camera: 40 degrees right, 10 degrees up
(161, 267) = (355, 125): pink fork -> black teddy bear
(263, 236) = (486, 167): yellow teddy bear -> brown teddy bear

===

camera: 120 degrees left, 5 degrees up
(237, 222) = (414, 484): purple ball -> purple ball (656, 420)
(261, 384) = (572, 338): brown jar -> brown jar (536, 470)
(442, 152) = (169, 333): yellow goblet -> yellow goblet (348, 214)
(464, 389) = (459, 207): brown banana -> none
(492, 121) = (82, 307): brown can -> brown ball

===

■ REQUIRED ACTION
Out of the listing above, reproduce exactly the lines from the one with "camera: 40 degrees right, 10 degrees up" up to and including the one with "(263, 236) = (486, 167): yellow".

■ ANSWER TO THIS TASK
camera: 40 degrees right, 10 degrees up
(161, 267) = (355, 125): pink fork -> black teddy bear
(263, 236) = (486, 167): yellow teddy bear -> brown teddy bear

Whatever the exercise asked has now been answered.